Goal of the exercise →
Nothing should differ. Repeat every record as written.

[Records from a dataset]
═══

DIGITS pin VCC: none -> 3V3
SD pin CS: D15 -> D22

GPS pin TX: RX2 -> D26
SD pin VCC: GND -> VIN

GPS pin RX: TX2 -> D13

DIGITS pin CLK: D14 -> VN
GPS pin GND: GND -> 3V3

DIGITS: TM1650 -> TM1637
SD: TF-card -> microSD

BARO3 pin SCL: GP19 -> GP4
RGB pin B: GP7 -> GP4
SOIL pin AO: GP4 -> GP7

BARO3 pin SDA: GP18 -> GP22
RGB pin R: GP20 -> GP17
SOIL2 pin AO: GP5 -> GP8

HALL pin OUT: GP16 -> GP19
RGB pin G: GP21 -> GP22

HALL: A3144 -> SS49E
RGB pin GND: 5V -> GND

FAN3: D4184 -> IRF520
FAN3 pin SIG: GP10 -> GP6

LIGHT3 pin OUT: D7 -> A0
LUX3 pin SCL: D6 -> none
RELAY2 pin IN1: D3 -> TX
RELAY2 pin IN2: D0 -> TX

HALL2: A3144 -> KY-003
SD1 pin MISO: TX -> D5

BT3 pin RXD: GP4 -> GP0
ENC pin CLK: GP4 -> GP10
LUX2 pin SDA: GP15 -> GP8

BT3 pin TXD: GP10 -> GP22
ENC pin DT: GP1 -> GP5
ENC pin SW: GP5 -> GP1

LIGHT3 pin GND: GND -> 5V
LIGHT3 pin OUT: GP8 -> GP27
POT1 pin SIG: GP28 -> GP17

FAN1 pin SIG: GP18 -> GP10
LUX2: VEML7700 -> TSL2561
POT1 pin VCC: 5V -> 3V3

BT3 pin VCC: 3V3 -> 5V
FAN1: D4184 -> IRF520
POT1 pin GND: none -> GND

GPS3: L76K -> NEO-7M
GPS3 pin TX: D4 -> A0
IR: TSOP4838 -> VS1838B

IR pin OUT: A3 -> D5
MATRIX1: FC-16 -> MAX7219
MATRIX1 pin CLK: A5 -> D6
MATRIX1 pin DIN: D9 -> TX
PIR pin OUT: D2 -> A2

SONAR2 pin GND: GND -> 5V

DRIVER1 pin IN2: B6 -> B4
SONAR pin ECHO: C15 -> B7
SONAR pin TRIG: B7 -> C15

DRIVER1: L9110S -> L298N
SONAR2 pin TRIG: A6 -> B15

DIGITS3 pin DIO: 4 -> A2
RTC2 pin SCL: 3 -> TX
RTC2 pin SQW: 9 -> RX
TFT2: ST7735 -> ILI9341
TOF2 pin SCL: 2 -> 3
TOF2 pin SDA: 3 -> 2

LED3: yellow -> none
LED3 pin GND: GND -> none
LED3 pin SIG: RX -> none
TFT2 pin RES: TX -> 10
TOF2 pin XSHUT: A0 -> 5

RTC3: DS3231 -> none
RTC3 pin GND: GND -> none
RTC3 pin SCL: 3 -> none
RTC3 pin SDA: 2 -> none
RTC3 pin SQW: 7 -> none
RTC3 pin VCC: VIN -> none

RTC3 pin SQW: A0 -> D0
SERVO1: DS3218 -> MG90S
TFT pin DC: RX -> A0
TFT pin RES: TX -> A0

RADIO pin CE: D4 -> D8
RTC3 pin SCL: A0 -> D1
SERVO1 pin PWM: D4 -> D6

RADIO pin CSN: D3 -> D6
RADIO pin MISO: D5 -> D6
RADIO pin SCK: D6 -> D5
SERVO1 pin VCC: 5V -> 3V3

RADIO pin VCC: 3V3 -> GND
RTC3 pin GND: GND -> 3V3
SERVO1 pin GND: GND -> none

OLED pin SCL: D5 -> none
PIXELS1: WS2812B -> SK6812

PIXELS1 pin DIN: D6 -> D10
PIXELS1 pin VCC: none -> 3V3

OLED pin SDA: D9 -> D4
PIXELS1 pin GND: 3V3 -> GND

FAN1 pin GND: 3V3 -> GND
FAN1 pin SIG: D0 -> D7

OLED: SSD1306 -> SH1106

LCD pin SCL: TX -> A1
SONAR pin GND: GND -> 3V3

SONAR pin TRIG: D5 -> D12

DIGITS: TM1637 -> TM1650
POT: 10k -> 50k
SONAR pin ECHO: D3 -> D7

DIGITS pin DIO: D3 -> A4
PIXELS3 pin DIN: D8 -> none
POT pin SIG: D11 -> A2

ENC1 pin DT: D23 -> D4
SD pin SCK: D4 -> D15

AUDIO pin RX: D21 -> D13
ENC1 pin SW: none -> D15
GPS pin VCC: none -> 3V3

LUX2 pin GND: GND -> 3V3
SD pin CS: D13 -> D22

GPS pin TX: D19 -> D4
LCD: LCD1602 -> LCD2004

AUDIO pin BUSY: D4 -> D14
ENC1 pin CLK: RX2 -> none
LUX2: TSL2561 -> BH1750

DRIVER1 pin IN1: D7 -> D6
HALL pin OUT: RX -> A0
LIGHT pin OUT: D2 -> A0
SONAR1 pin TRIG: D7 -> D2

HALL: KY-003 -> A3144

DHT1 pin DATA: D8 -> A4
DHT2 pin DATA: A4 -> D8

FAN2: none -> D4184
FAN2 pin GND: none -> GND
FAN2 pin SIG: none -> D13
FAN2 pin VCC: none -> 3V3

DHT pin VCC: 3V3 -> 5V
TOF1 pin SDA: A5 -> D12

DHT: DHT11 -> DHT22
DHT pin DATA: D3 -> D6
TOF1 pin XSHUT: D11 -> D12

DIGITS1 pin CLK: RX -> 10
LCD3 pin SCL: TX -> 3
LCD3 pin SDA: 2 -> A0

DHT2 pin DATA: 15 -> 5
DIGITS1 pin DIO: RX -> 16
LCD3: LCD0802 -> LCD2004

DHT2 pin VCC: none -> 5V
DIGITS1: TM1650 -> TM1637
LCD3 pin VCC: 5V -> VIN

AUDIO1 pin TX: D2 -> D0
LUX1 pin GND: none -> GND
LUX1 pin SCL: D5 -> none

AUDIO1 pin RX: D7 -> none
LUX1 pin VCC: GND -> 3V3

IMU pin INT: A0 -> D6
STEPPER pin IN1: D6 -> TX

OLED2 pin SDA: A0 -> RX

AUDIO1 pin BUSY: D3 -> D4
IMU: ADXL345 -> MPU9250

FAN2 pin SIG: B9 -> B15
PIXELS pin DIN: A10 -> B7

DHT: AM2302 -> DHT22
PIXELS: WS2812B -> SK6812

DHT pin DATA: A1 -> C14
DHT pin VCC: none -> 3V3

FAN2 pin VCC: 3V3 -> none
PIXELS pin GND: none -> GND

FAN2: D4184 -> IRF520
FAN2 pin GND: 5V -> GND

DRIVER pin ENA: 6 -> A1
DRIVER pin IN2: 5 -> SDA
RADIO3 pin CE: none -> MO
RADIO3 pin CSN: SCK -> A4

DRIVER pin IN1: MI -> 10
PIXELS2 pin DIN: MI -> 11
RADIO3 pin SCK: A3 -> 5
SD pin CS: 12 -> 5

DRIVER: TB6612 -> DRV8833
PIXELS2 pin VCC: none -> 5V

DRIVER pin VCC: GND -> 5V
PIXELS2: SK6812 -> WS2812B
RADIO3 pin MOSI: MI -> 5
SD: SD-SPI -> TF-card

═══

Your solution →
DIGITS pin VCC: none -> 3V3
SD pin CS: D15 -> D22

GPS pin TX: RX2 -> D26
SD pin VCC: GND -> VIN

GPS pin RX: TX2 -> D13

DIGITS pin CLK: D14 -> VN
GPS pin GND: GND -> 3V3

DIGITS: TM1650 -> TM1637
SD: TF-card -> microSD

BARO3 pin SCL: GP19 -> GP4
RGB pin B: GP7 -> GP4
SOIL pin AO: GP4 -> GP7

BARO3 pin SDA: GP18 -> GP22
RGB pin R: GP20 -> GP17
SOIL2 pin AO: GP5 -> GP8

HALL pin OUT: GP16 -> GP19
RGB pin G: GP21 -> GP22

HALL: A3144 -> SS49E
RGB pin GND: 5V -> GND

FAN3: D4184 -> IRF520
FAN3 pin SIG: GP10 -> GP6

LIGHT3 pin OUT: D7 -> A0
LUX3 pin SCL: D6 -> none
RELAY2 pin IN1: D3 -> TX
RELAY2 pin IN2: D0 -> TX

HALL2: A3144 -> KY-003
SD1 pin MISO: TX -> D5

BT3 pin RXD: GP4 -> GP0
ENC pin CLK: GP4 -> GP10
LUX2 pin SDA: GP15 -> GP8

BT3 pin TXD: GP10 -> GP22
ENC pin DT: GP1 -> GP5
ENC pin SW: GP5 -> GP1

LIGHT3 pin GND: GND -> 5V
LIGHT3 pin OUT: GP8 -> GP27
POT1 pin SIG: GP28 -> GP17

FAN1 pin SIG: GP18 -> GP10
LUX2: VEML7700 -> TSL2561
POT1 pin VCC: 5V -> 3V3

BT3 pin VCC: 3V3 -> 5V
FAN1: D4184 -> IRF520
POT1 pin GND: none -> GND

GPS3: L76K -> NEO-7M
GPS3 pin TX: D4 -> A0
IR: TSOP4838 -> VS1838B

IR pin OUT: A3 -> D5
MATRIX1: FC-16 -> MAX7219
MATRIX1 pin CLK: A5 -> D6
MATRIX1 pin DIN: D9 -> TX
PIR pin OUT: D2 -> A2

SONAR2 pin GND: GND -> 5V

DRIVER1 pin IN2: B6 -> B4
SONAR pin ECHO: C15 -> B7
SONAR pin TRIG: B7 -> C15

DRIVER1: L9110S -> L298N
SONAR2 pin TRIG: A6 -> B15

DIGITS3 pin DIO: 4 -> A2
RTC2 pin SCL: 3 -> TX
RTC2 pin SQW: 9 -> RX
TFT2: ST7735 -> ILI9341
TOF2 pin SCL: 2 -> 3
TOF2 pin SDA: 3 -> 2

LED3: yellow -> none
LED3 pin GND: GND -> none
LED3 pin SIG: RX -> none
TFT2 pin RES: TX -> 10
TOF2 pin XSHUT: A0 -> 5

RTC3: DS3231 -> none
RTC3 pin GND: GND -> none
RTC3 pin SCL: 3 -> none
RTC3 pin SDA: 2 -> none
RTC3 pin SQW: 7 -> none
RTC3 pin VCC: VIN -> none

RTC3 pin SQW: A0 -> D0
SERVO1: DS3218 -> MG90S
TFT pin DC: RX -> A0
TFT pin RES: TX -> A0

RADIO pin CE: D4 -> D8
RTC3 pin SCL: A0 -> D1
SERVO1 pin PWM: D4 -> D6

RADIO pin CSN: D3 -> D6
RADIO pin MISO: D5 -> D6
RADIO pin SCK: D6 -> D5
SERVO1 pin VCC: 5V -> 3V3

RADIO pin VCC: 3V3 -> GND
RTC3 pin GND: GND -> 3V3
SERVO1 pin GND: GND -> none

OLED pin SCL: D5 -> none
PIXELS1: WS2812B -> SK6812

PIXELS1 pin DIN: D6 -> D10
PIXELS1 pin VCC: none -> 3V3

OLED pin SDA: D9 -> D4
PIXELS1 pin GND: 3V3 -> GND

FAN1 pin GND: 3V3 -> GND
FAN1 pin SIG: D0 -> D7

OLED: SSD1306 -> SH1106

LCD pin SCL: TX -> A1
SONAR pin GND: GND -> 3V3

SONAR pin TRIG: D5 -> D12

DIGITS: TM1637 -> TM1650
POT: 10k -> 50k
SONAR pin ECHO: D3 -> D7

DIGITS pin DIO: D3 -> A4
PIXELS3 pin DIN: D8 -> none
POT pin SIG: D11 -> A2

ENC1 pin DT: D23 -> D4
SD pin SCK: D4 -> D15

AUDIO pin RX: D21 -> D13
ENC1 pin SW: none -> D15
GPS pin VCC: none -> 3V3

LUX2 pin GND: GND -> 3V3
SD pin CS: D13 -> D22

GPS pin TX: D19 -> D4
LCD: LCD1602 -> LCD2004

AUDIO pin BUSY: D4 -> D14
ENC1 pin CLK: RX2 -> none
LUX2: TSL2561 -> BH1750

DRIVER1 pin IN1: D7 -> D6
HALL pin OUT: RX -> A0
LIGHT pin OUT: D2 -> A0
SONAR1 pin TRIG: D7 -> D2

HALL: KY-003 -> A3144

DHT1 pin DATA: D8 -> A4
DHT2 pin DATA: A4 -> D8

FAN2: none -> D4184
FAN2 pin GND: none -> GND
FAN2 pin SIG: none -> D13
FAN2 pin VCC: none -> 3V3

DHT pin VCC: 3V3 -> 5V
TOF1 pin SDA: A5 -> D12

DHT: DHT11 -> DHT22
DHT pin DATA: D3 -> D6
TOF1 pin XSHUT: D11 -> D12

DIGITS1 pin CLK: RX -> 10
LCD3 pin SCL: TX -> 3
LCD3 pin SDA: 2 -> A0

DHT2 pin DATA: 15 -> 5
DIGITS1 pin DIO: RX -> 16
LCD3: LCD0802 -> LCD2004

DHT2 pin VCC: none -> 5V
DIGITS1: TM1650 -> TM1637
LCD3 pin VCC: 5V -> VIN

AUDIO1 pin TX: D2 -> D0
LUX1 pin GND: none -> GND
LUX1 pin SCL: D5 -> none

AUDIO1 pin RX: D7 -> none
LUX1 pin VCC: GND -> 3V3

IMU pin INT: A0 -> D6
STEPPER pin IN1: D6 -> TX

OLED2 pin SDA: A0 -> RX

AUDIO1 pin BUSY: D3 -> D4
IMU: ADXL345 -> MPU9250

FAN2 pin SIG: B9 -> B15
PIXELS pin DIN: A10 -> B7

DHT: AM2302 -> DHT22
PIXELS: WS2812B -> SK6812

DHT pin DATA: A1 -> C14
DHT pin VCC: none -> 3V3

FAN2 pin VCC: 3V3 -> none
PIXELS pin GND: none -> GND

FAN2: D4184 -> IRF520
FAN2 pin GND: 5V -> GND

DRIVER pin ENA: 6 -> A1
DRIVER pin IN2: 5 -> SDA
RADIO3 pin CE: none -> MO
RADIO3 pin CSN: SCK -> A4

DRIVER pin IN1: MI -> 10
PIXELS2 pin DIN: MI -> 11
RADIO3 pin SCK: A3 -> 5
SD pin CS: 12 -> 5

DRIVER: TB6612 -> DRV8833
PIXELS2 pin VCC: none -> 5V

DRIVER pin VCC: GND -> 5V
PIXELS2: SK6812 -> WS2812B
RADIO3 pin MOSI: MI -> 5
SD: SD-SPI -> TF-card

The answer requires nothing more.